:: Records provided ::

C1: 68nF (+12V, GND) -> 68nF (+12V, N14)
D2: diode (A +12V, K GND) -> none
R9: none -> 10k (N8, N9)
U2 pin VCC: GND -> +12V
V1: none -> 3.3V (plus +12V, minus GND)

:::
:: Records provided ::

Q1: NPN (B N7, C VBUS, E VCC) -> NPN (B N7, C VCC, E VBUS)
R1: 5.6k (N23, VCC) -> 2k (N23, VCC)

:::
:: Records provided ::

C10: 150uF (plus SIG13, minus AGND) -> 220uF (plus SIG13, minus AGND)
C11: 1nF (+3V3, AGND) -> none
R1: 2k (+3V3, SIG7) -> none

:::

What is being asked:
All that belongs in your answer is the stretch of entries above from the line with "R9: none -> 10k (N8, N9)" through the line with "V1: none -> 3.3V (plus +12V, minus GND)", printed exactly.

Response box:
R9: none -> 10k (N8, N9)
U2 pin VCC: GND -> +12V
V1: none -> 3.3V (plus +12V, minus GND)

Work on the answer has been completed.